_ACTIVITY:_ From the entries below, return only the lines starting at the one that contains "RFID3 pin SS: TX -> none" and ending at the one that contains "LUX2 pin SDA: A1 -> SDA", exactly as they stand.

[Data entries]
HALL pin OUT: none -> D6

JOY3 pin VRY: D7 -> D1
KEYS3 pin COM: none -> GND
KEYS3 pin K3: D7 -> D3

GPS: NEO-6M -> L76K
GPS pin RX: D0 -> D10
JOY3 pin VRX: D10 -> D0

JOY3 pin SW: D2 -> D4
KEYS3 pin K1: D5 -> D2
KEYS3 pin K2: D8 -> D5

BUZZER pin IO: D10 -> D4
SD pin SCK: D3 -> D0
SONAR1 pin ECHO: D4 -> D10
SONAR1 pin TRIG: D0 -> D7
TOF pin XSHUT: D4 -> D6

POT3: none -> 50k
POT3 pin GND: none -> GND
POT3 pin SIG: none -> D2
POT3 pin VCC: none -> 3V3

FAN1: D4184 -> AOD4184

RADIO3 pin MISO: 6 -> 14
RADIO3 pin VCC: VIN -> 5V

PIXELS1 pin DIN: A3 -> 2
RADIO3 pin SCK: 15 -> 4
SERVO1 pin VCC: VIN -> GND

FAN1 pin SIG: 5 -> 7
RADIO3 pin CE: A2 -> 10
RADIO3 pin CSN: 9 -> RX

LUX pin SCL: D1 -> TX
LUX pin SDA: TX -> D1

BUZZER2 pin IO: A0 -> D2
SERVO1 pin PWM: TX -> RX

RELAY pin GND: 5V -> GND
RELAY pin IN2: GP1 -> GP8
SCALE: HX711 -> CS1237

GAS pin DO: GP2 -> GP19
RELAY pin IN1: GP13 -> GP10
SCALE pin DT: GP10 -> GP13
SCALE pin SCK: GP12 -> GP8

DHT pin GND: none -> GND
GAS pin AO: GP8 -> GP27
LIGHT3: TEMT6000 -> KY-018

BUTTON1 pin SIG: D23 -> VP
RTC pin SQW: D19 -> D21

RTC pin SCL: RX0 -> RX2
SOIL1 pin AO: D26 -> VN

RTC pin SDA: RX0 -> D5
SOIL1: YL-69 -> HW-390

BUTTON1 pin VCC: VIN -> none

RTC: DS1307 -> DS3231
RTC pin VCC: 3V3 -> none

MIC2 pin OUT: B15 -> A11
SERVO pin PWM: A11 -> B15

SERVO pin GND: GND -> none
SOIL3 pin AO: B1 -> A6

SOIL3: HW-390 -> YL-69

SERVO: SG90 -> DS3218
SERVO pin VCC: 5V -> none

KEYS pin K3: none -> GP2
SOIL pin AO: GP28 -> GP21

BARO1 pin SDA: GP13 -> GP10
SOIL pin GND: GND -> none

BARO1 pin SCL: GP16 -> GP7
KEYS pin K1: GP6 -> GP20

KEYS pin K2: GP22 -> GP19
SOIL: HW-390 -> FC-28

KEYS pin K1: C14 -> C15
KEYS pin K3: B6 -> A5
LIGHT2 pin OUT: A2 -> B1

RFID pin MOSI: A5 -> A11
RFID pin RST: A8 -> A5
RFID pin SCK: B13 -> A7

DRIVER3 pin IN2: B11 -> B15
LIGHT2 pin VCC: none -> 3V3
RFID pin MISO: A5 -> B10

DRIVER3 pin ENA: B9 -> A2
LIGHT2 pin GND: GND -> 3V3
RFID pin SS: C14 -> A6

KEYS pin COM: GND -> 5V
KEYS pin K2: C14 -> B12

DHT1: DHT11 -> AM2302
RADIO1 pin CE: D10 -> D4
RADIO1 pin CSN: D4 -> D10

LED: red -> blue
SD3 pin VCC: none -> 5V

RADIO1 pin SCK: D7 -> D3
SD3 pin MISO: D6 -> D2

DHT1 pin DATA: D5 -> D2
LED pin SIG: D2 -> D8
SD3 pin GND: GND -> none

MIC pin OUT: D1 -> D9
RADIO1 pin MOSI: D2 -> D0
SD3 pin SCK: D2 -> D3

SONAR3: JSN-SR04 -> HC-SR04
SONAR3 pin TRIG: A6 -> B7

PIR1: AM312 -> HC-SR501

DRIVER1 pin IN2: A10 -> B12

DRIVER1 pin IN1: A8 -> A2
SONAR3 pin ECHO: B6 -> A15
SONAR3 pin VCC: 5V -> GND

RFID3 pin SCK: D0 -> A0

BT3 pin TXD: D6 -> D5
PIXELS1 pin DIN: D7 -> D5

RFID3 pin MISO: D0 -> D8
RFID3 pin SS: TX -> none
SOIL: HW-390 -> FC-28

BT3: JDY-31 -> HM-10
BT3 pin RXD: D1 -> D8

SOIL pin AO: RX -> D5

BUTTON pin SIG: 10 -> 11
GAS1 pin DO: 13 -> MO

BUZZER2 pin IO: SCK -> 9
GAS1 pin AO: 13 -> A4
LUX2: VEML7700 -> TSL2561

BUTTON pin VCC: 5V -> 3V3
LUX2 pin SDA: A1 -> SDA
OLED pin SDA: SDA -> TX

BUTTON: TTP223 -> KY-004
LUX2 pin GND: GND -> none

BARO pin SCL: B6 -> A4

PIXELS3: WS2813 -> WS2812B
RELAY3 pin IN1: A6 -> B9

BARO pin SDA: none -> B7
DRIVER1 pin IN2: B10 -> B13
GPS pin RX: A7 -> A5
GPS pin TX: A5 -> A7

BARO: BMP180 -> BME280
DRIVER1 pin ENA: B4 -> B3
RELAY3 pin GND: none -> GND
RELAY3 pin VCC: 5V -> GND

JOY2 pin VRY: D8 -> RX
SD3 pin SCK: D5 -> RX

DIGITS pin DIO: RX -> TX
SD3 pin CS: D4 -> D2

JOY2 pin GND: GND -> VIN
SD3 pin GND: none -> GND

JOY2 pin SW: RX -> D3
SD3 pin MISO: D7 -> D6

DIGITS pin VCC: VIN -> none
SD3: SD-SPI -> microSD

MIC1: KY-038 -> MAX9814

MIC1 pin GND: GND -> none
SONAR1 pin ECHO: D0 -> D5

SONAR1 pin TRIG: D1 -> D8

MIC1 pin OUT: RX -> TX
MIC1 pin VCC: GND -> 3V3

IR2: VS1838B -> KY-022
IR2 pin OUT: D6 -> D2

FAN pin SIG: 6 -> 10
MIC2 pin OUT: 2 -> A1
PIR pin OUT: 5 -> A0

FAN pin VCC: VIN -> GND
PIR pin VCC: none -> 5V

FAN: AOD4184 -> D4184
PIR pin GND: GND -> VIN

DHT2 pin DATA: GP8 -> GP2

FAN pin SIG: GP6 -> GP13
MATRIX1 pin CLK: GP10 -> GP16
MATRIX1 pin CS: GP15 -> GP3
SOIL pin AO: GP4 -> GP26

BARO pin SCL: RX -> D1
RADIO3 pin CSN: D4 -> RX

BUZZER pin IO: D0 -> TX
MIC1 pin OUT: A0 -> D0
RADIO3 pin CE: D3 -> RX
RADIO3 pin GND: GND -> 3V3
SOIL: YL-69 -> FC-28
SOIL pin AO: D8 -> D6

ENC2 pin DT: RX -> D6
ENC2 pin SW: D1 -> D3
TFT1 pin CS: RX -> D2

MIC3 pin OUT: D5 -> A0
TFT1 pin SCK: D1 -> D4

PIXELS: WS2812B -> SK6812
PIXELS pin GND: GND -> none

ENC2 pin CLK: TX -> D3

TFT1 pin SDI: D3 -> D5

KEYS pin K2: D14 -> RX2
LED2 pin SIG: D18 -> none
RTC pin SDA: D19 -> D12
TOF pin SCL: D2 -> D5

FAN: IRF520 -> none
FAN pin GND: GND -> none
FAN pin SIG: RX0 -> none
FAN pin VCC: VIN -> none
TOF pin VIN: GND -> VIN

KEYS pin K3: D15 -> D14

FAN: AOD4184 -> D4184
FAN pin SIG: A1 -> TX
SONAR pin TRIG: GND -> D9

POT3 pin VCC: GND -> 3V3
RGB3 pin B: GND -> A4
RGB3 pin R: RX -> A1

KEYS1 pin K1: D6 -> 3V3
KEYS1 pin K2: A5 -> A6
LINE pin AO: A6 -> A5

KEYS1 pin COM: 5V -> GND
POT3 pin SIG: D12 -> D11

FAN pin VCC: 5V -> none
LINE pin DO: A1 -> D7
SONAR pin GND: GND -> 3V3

_ANSWER TO THIS EXERCISE:_
RFID3 pin SS: TX -> none
SOIL: HW-390 -> FC-28

BT3: JDY-31 -> HM-10
BT3 pin RXD: D1 -> D8

SOIL pin AO: RX -> D5

BUTTON pin SIG: 10 -> 11
GAS1 pin DO: 13 -> MO

BUZZER2 pin IO: SCK -> 9
GAS1 pin AO: 13 -> A4
LUX2: VEML7700 -> TSL2561

BUTTON pin VCC: 5V -> 3V3
LUX2 pin SDA: A1 -> SDA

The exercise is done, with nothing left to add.